(Work order): Give the number of lines in the data that contain "Notes", and nothing more.
___ Extracted entries ___
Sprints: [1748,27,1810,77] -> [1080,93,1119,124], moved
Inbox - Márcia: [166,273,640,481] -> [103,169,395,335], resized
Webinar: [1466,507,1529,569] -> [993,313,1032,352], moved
___
___ Extracted entries ___
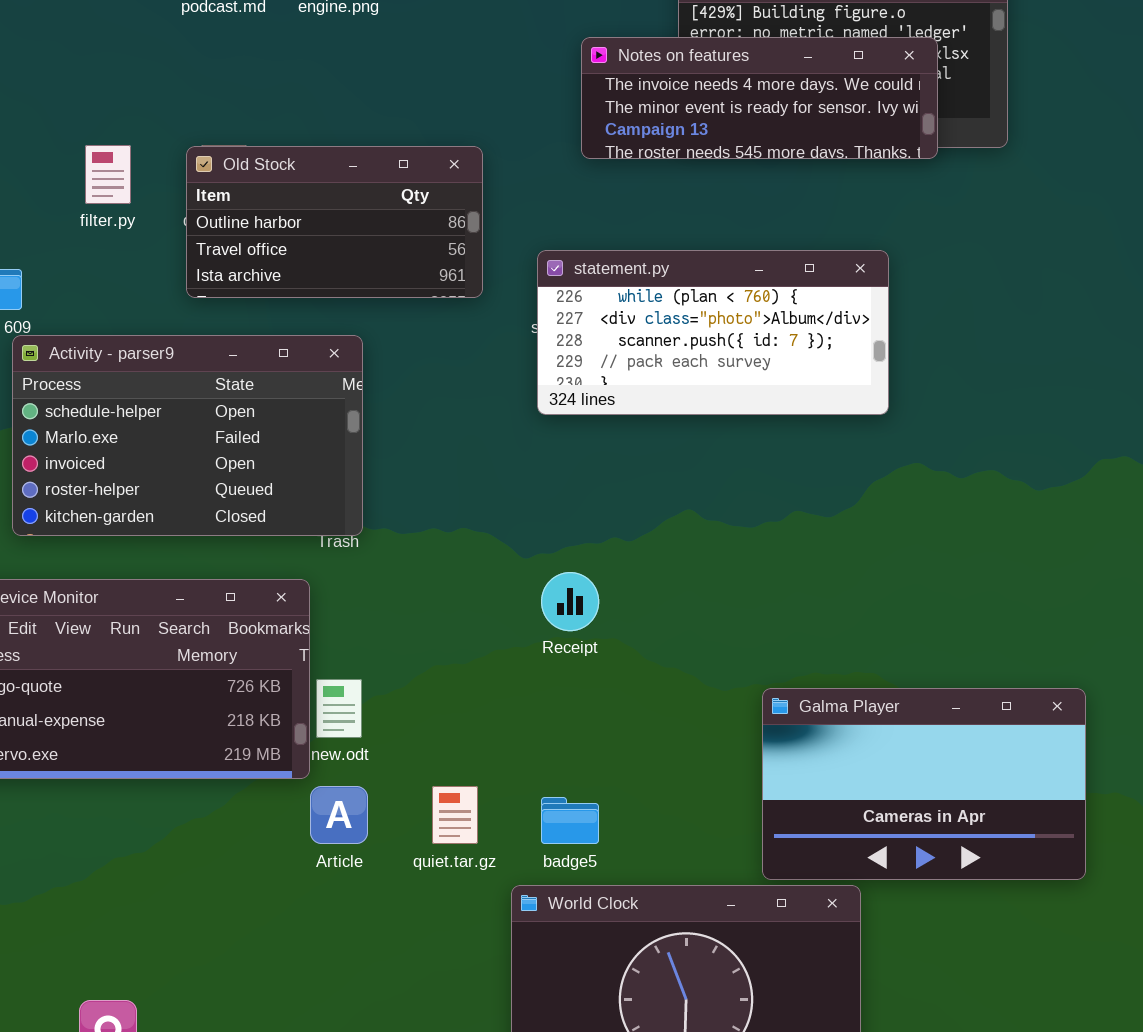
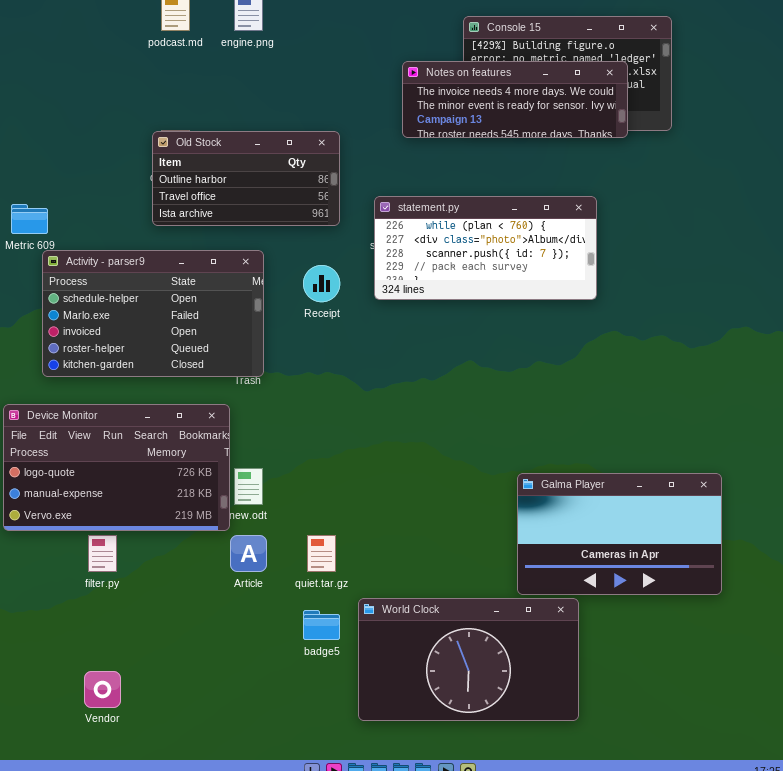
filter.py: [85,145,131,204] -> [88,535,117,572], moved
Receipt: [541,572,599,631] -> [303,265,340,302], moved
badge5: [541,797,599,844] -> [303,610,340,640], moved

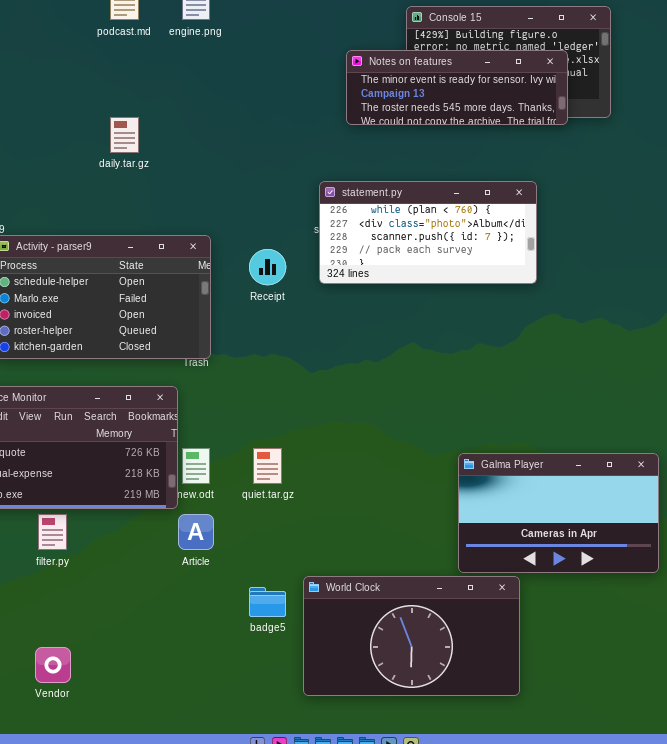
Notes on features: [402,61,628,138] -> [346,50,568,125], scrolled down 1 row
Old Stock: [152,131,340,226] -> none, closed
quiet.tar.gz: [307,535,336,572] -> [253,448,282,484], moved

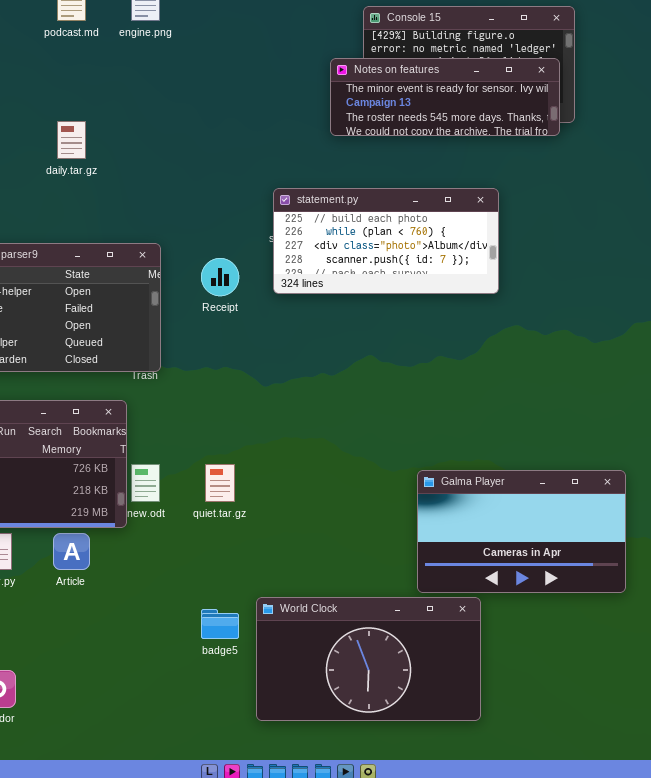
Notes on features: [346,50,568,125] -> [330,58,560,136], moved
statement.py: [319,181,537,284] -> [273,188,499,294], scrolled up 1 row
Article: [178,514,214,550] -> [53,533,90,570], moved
___
(Solution to this problem): 2